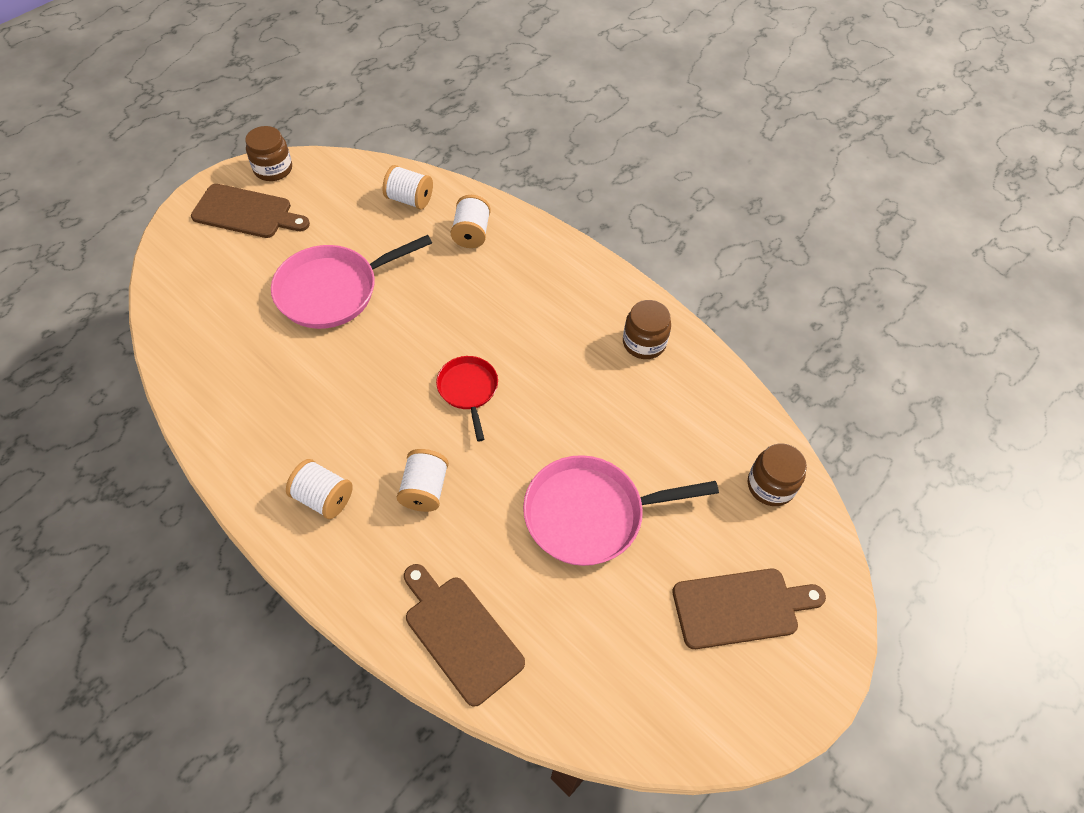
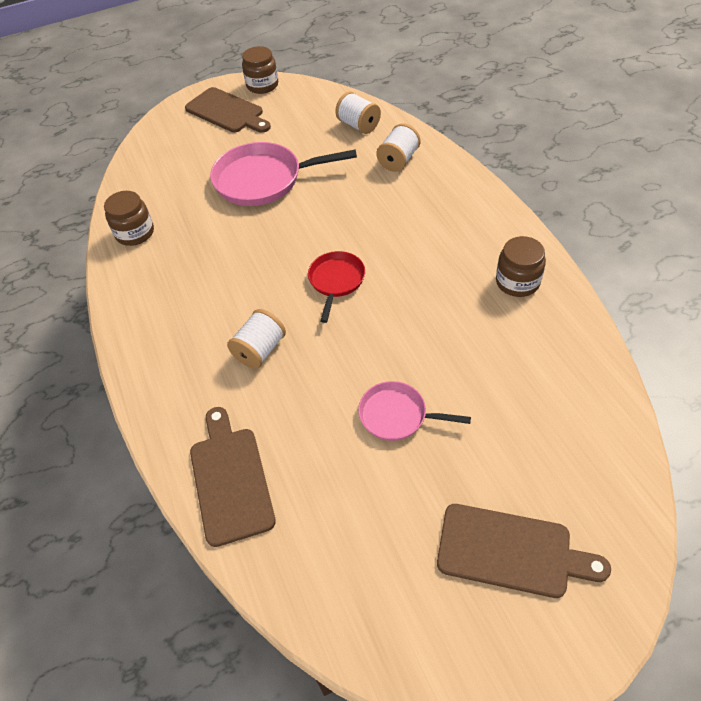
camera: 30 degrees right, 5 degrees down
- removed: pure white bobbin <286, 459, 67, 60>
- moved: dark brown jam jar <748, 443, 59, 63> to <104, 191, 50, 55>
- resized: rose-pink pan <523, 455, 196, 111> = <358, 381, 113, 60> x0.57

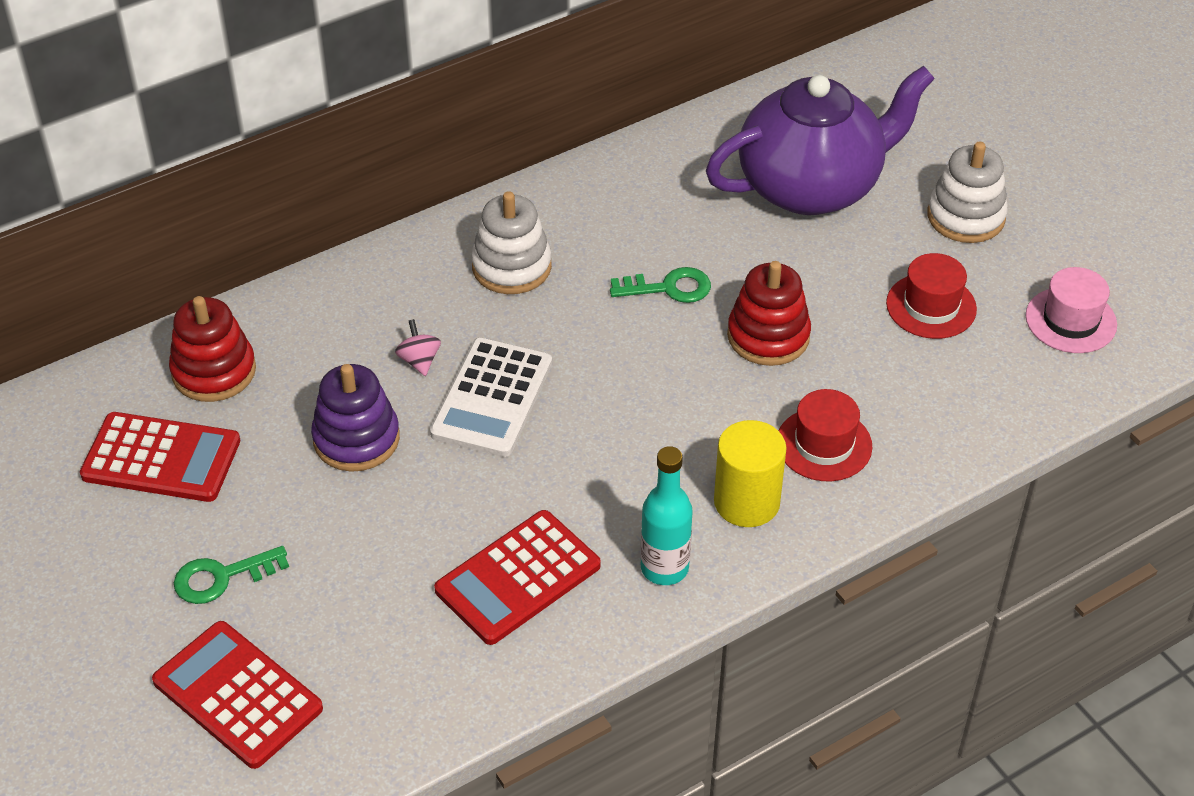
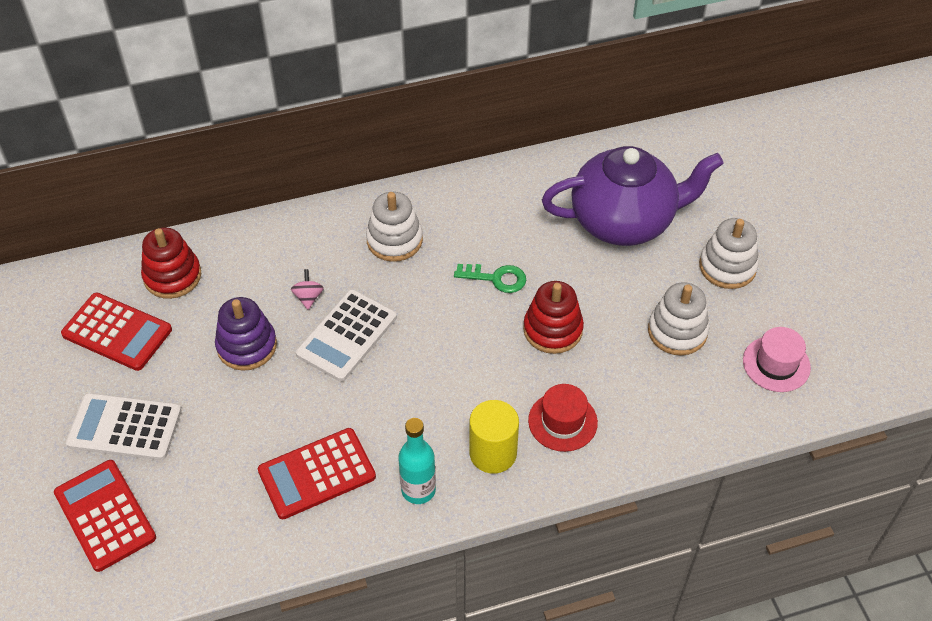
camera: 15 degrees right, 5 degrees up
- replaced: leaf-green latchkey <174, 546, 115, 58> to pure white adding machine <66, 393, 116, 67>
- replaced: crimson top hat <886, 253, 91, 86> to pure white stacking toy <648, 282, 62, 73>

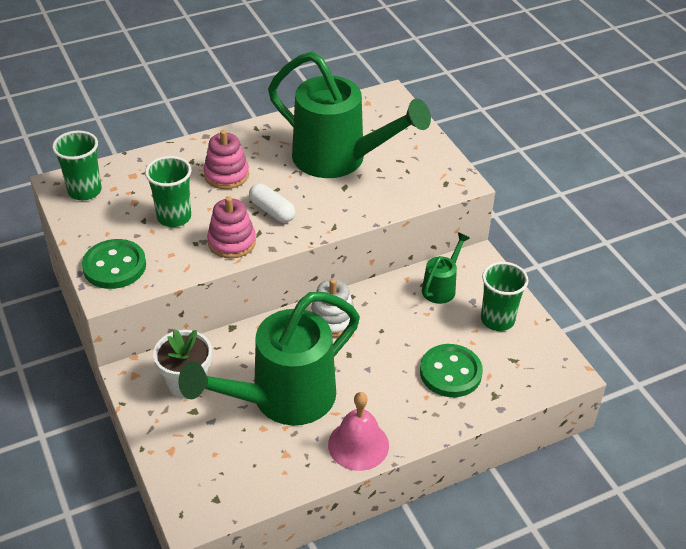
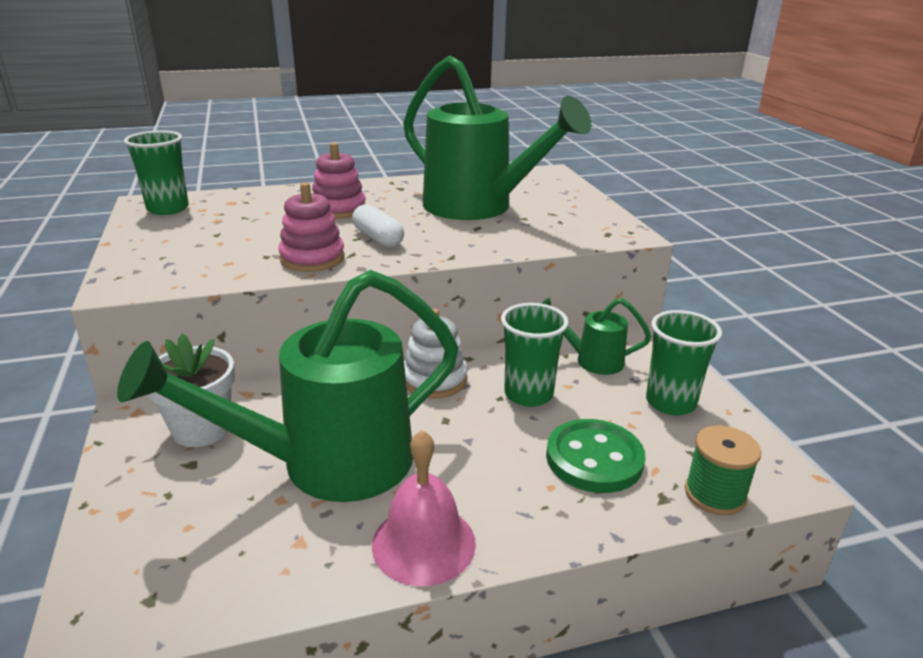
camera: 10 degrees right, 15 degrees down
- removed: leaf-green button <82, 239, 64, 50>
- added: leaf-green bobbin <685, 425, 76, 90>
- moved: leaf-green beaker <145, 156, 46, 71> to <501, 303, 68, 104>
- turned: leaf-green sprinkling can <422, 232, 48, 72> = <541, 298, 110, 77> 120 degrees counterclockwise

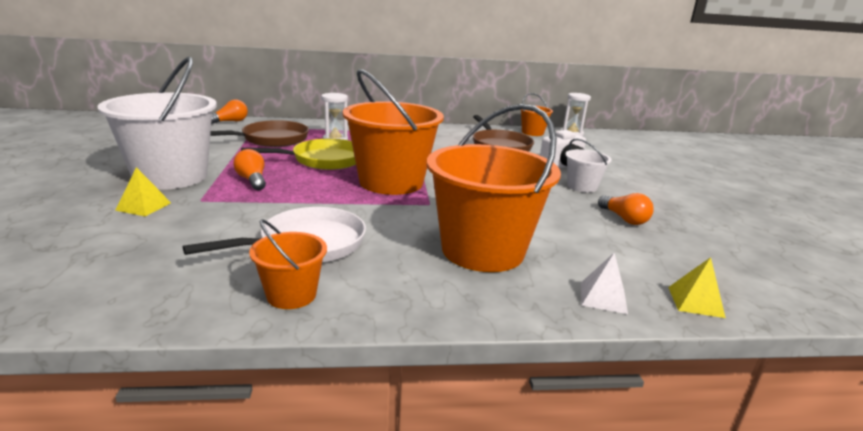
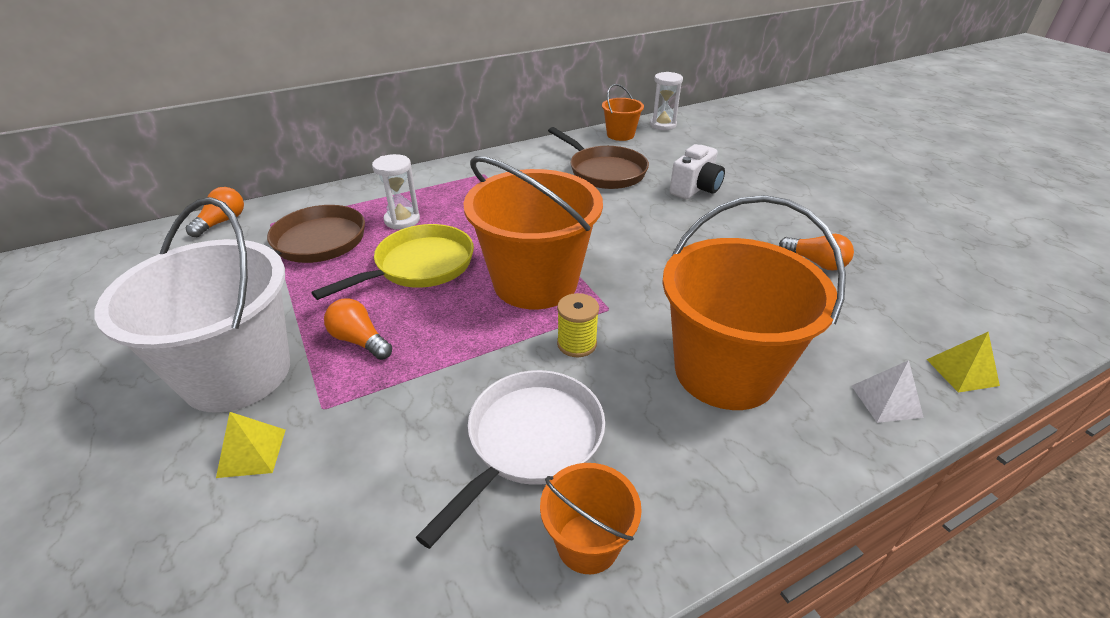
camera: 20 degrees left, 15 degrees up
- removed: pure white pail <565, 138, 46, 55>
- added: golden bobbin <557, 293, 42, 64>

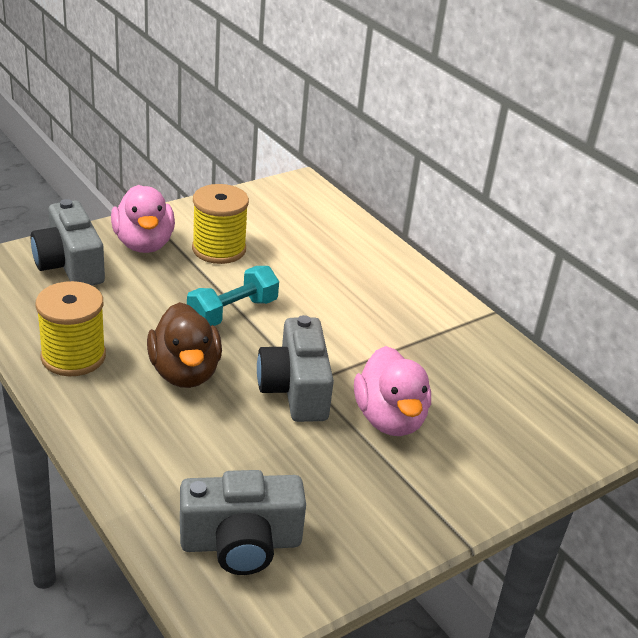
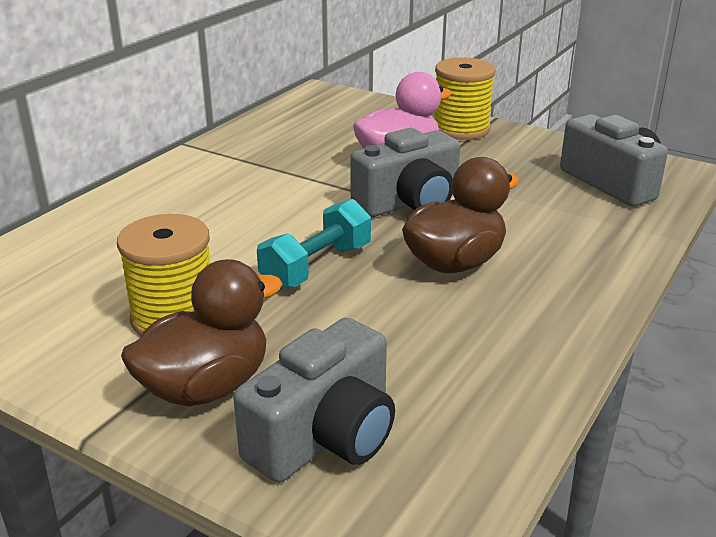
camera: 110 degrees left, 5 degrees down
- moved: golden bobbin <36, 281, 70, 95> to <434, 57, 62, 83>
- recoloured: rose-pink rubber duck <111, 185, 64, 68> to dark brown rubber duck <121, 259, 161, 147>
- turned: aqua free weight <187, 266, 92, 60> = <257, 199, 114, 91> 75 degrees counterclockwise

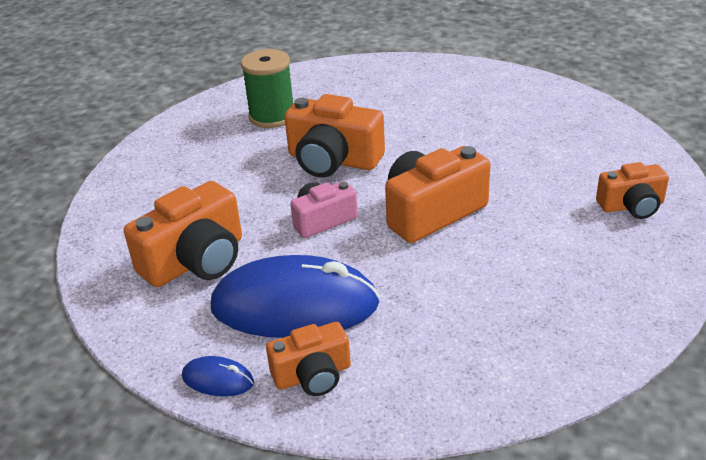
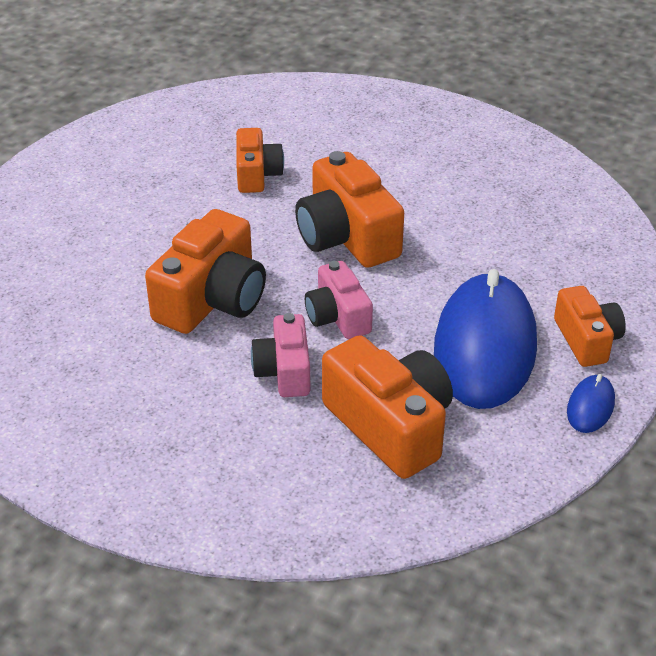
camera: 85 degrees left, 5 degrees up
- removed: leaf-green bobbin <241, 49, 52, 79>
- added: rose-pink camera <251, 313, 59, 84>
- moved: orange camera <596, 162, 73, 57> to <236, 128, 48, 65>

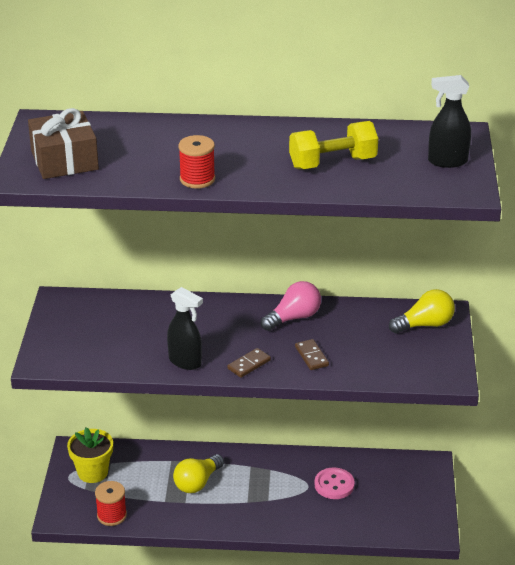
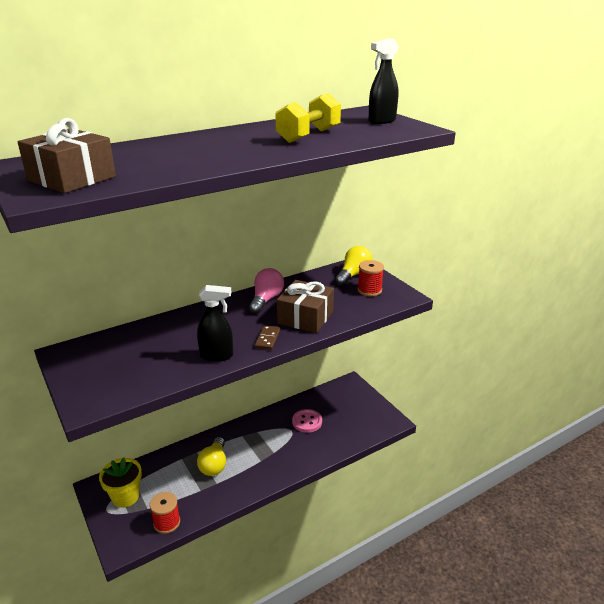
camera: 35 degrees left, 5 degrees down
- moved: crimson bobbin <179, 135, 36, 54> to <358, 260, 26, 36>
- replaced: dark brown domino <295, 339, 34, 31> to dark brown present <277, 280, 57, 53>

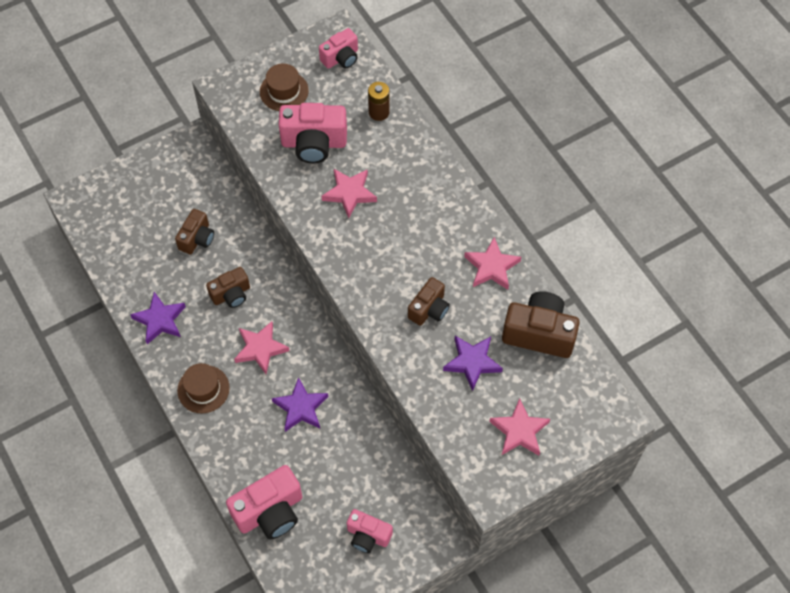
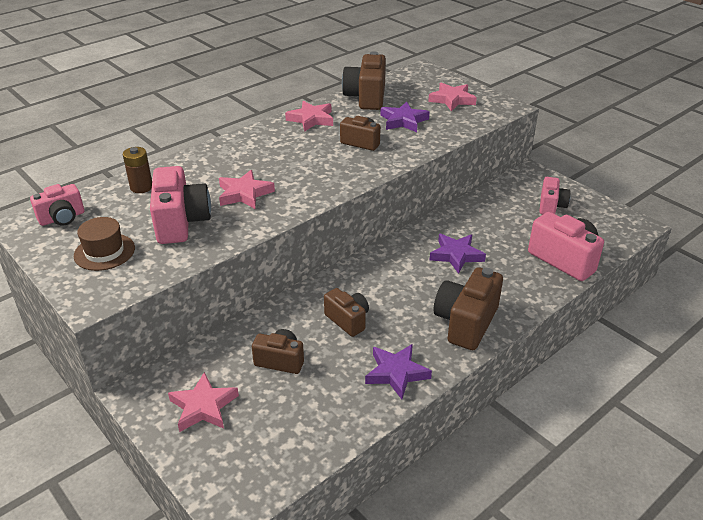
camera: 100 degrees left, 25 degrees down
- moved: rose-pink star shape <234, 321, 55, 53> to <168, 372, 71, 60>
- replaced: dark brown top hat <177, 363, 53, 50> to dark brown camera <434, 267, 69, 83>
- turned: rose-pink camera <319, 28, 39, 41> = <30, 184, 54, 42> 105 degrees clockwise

+--

## EXERCISE DIRECTIONS
Output exactly one stretch of the listing: from the line containing "- removed: pure white bobbin" through the line containing "- moved: dark", both end lines included.

## TASK SOLUTION
- removed: pure white bobbin <286, 459, 67, 60>
- moved: dark brown jam jar <748, 443, 59, 63> to <104, 191, 50, 55>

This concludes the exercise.